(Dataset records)
[BEGIN]

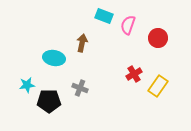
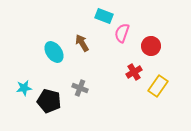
pink semicircle: moved 6 px left, 8 px down
red circle: moved 7 px left, 8 px down
brown arrow: rotated 42 degrees counterclockwise
cyan ellipse: moved 6 px up; rotated 45 degrees clockwise
red cross: moved 2 px up
cyan star: moved 3 px left, 3 px down
black pentagon: rotated 15 degrees clockwise
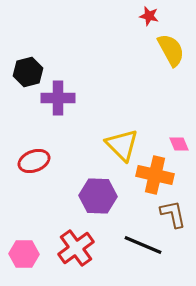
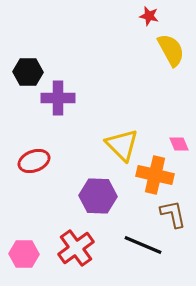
black hexagon: rotated 16 degrees clockwise
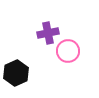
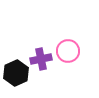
purple cross: moved 7 px left, 26 px down
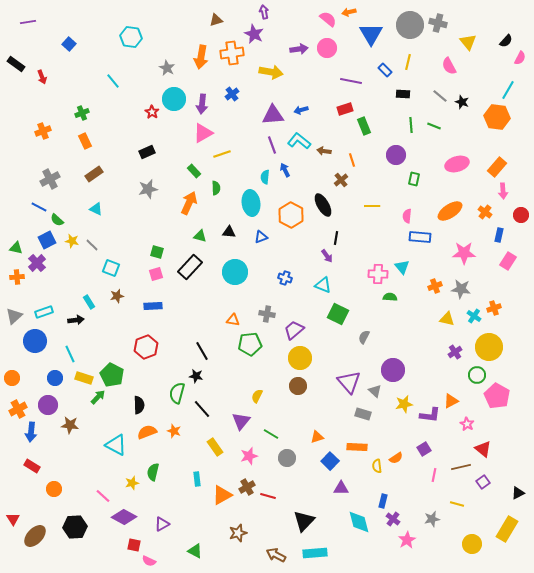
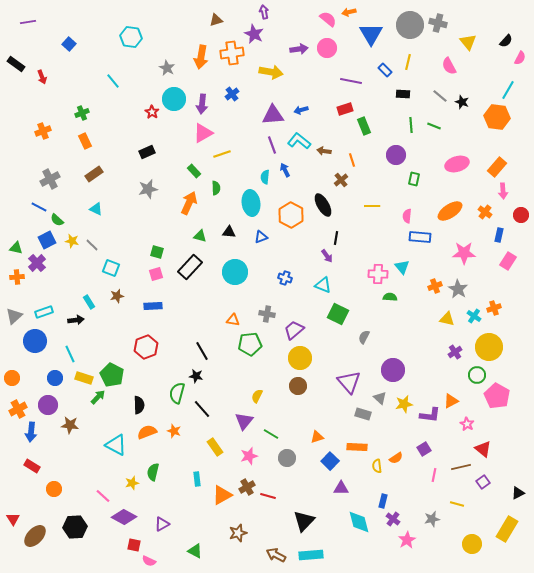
gray star at (461, 289): moved 3 px left; rotated 24 degrees clockwise
gray triangle at (375, 391): moved 5 px right, 7 px down
purple triangle at (241, 421): moved 3 px right
cyan rectangle at (315, 553): moved 4 px left, 2 px down
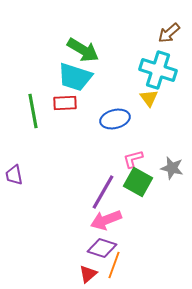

[END]

:: Work to complete ::
Print every line of the listing above word for word, omitting the pictures.

:: Final result ::
pink semicircle: moved 6 px left, 8 px down
red circle: moved 7 px left, 8 px down
brown arrow: rotated 42 degrees counterclockwise
cyan ellipse: moved 6 px up; rotated 45 degrees clockwise
red cross: moved 2 px up
cyan star: moved 3 px left, 3 px down
black pentagon: rotated 15 degrees clockwise
black hexagon: rotated 16 degrees clockwise
purple cross: moved 7 px left, 26 px down
gray star at (461, 289): moved 3 px left; rotated 24 degrees clockwise
gray triangle at (375, 391): moved 5 px right, 7 px down
purple triangle at (241, 421): moved 3 px right
cyan rectangle at (315, 553): moved 4 px left, 2 px down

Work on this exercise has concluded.